▶ _Work to be completed_: From the first line of the listing below through the line with "blue phone (1st", transcribe exactly and skip the pictures.

▶ _Dataset section_:
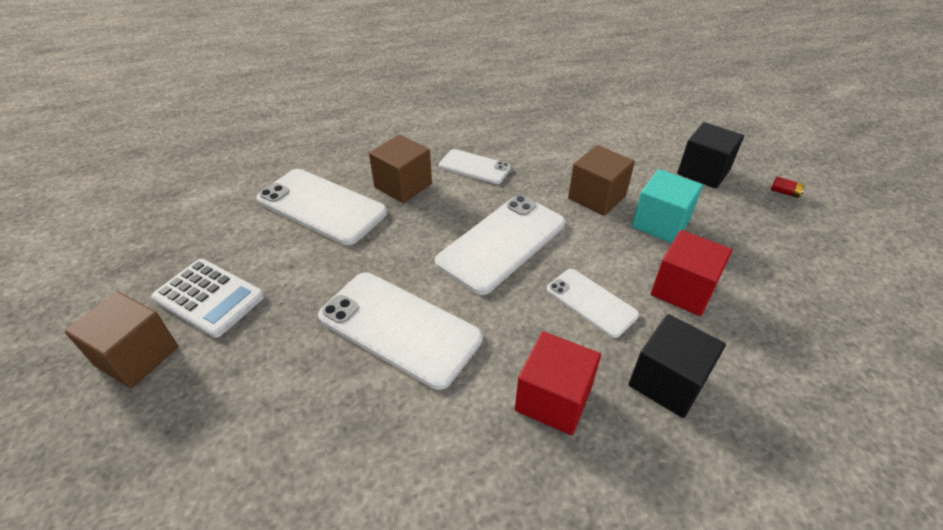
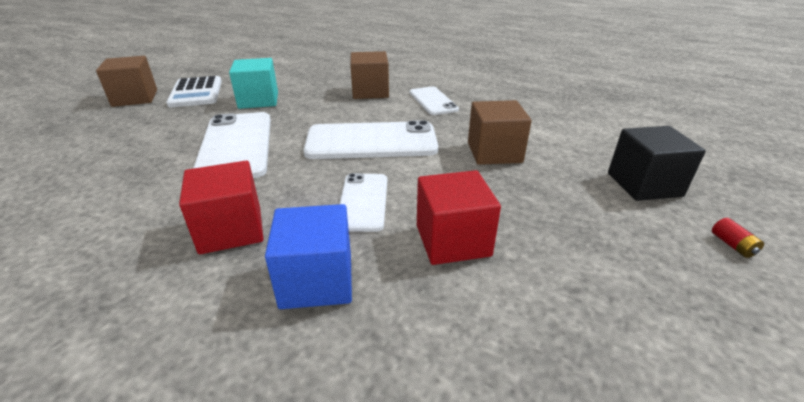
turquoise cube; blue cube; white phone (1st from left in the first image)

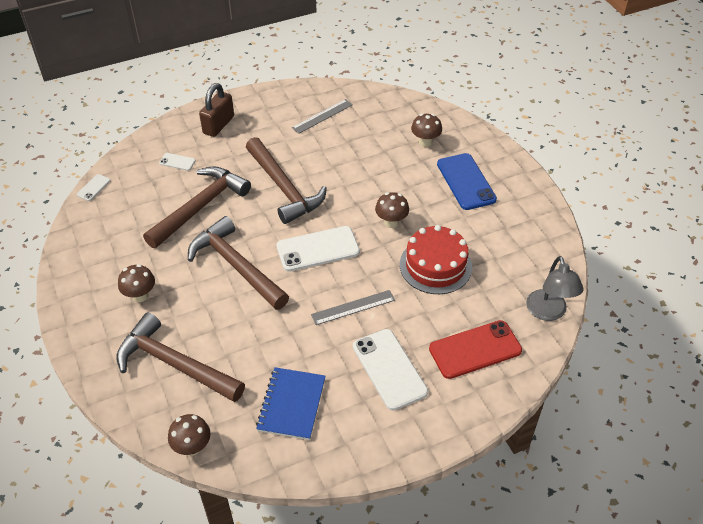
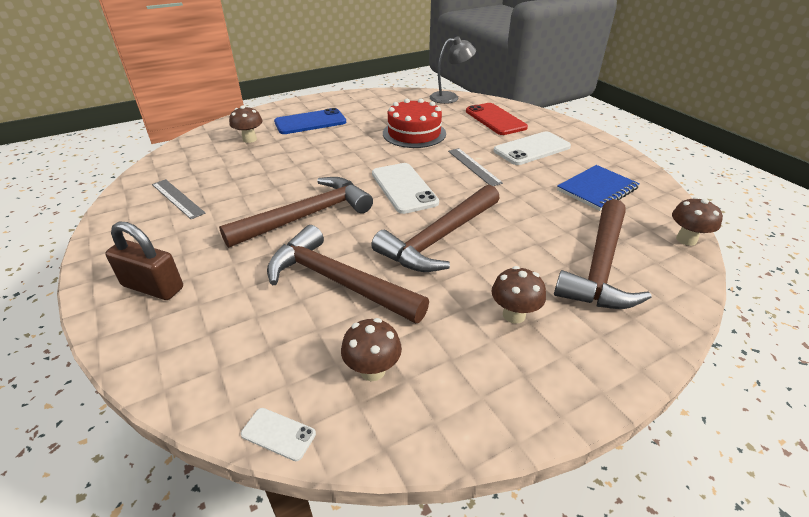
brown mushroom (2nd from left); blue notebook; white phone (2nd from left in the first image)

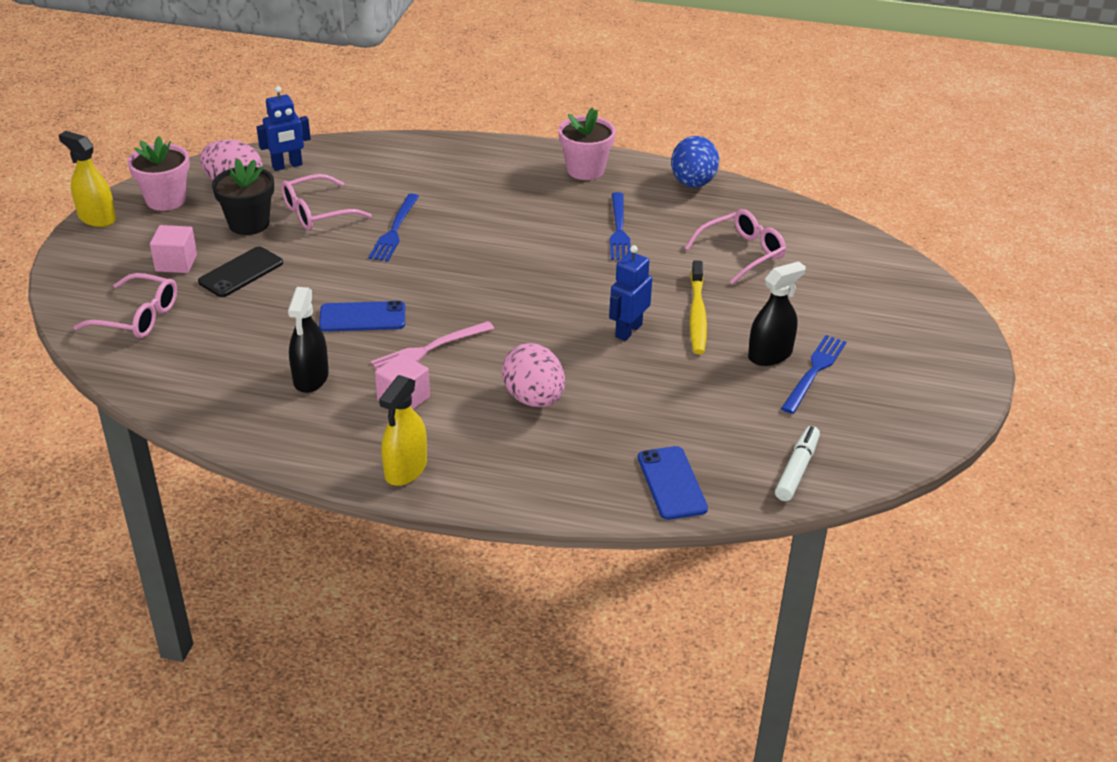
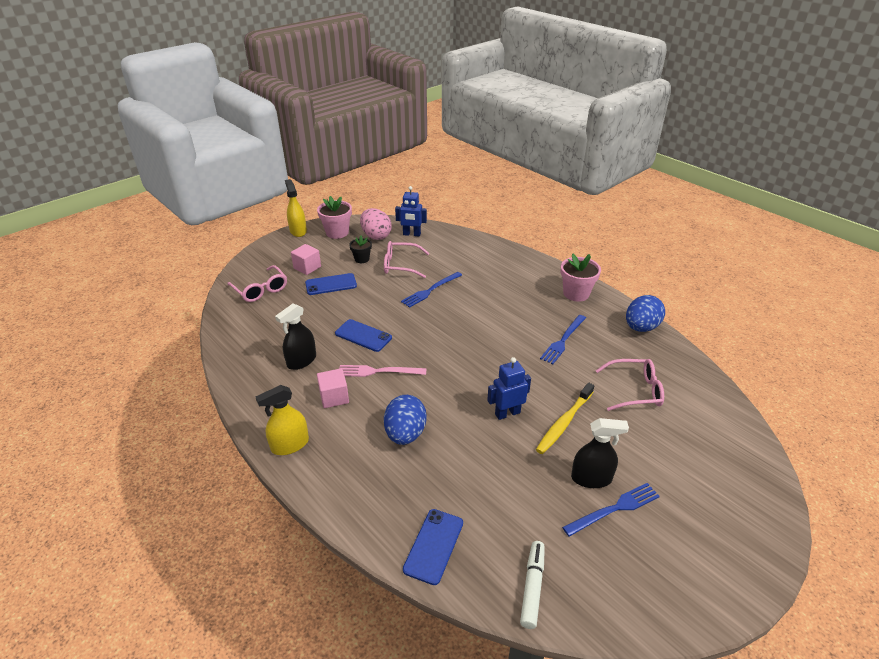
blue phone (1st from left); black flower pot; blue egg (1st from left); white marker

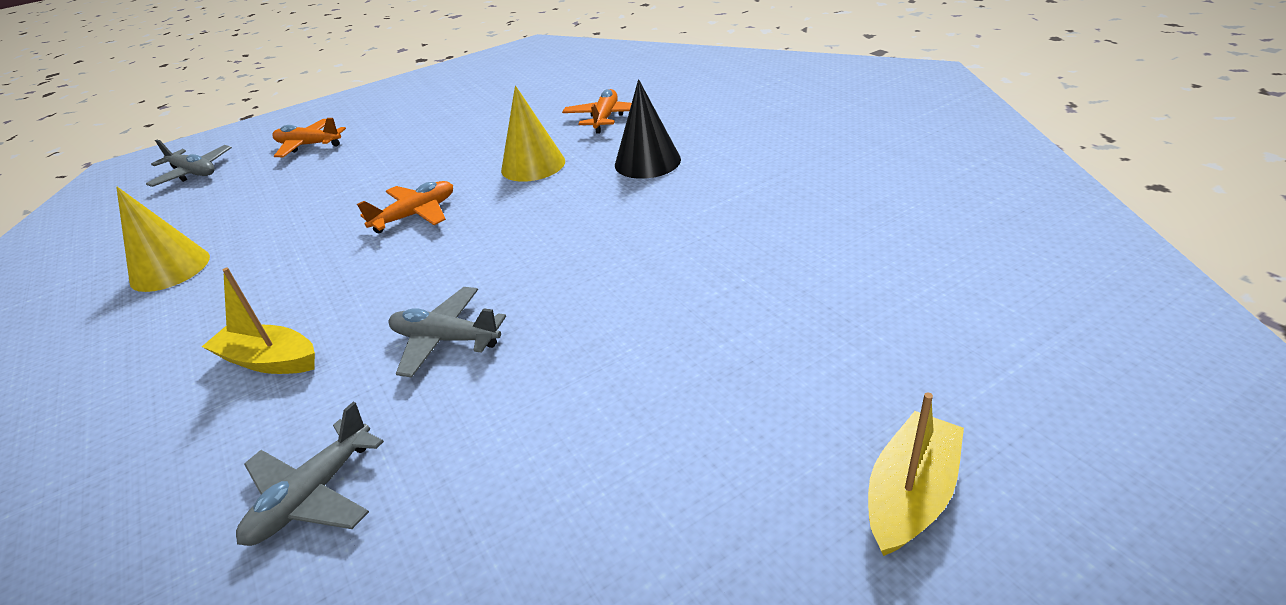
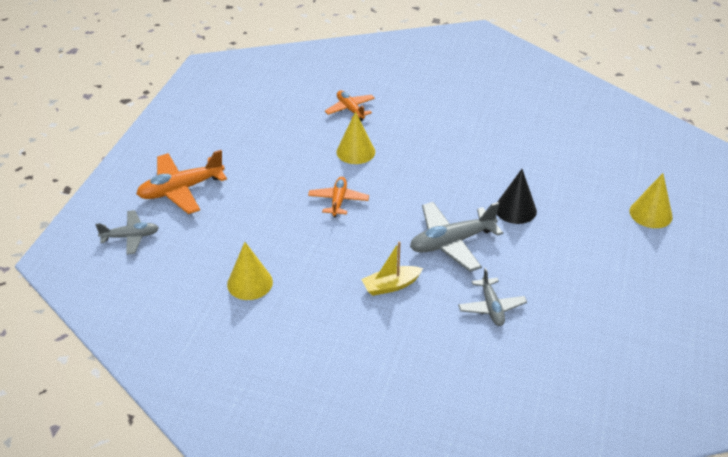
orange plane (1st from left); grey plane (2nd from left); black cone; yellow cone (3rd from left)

▶ _Result of this exercise_:
turquoise cube; blue cube; white phone (1st from left in the first image)

brown mushroom (2nd from left); blue notebook; white phone (2nd from left in the first image)

blue phone (1st from left); black flower pot; blue egg (1st from left); white marker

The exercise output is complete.